Records shown
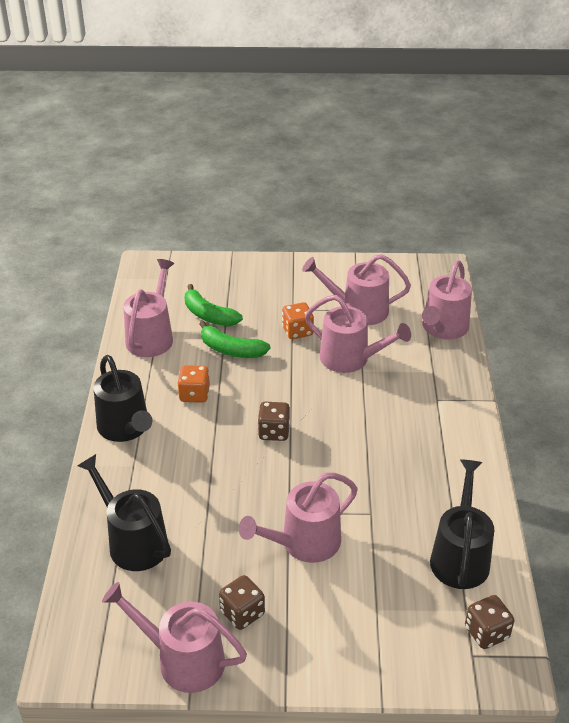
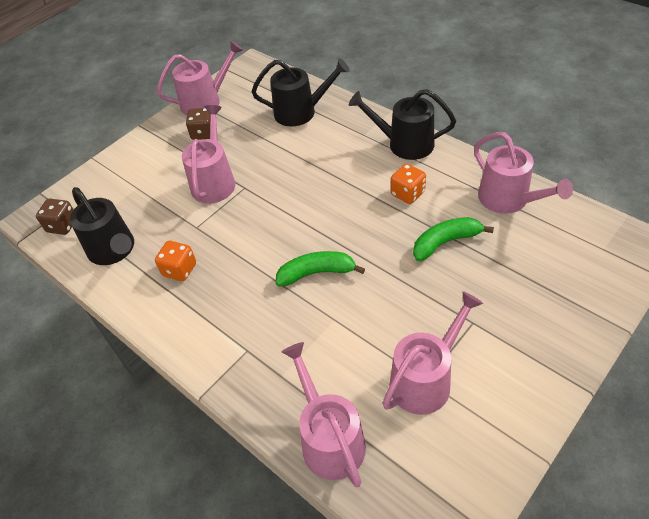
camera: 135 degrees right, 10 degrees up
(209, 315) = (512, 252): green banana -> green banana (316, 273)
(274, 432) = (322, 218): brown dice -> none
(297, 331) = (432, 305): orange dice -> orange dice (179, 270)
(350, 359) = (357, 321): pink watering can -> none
--
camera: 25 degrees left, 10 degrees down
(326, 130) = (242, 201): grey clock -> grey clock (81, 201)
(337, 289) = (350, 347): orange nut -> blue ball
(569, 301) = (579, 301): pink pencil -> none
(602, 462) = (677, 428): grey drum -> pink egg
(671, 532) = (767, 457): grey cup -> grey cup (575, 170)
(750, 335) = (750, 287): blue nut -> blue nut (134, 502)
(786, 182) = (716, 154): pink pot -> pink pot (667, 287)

Prompt
Return every line holding the word "degrees" from the records.

The answer
camera: 135 degrees right, 10 degrees up
camera: 25 degrees left, 10 degrees down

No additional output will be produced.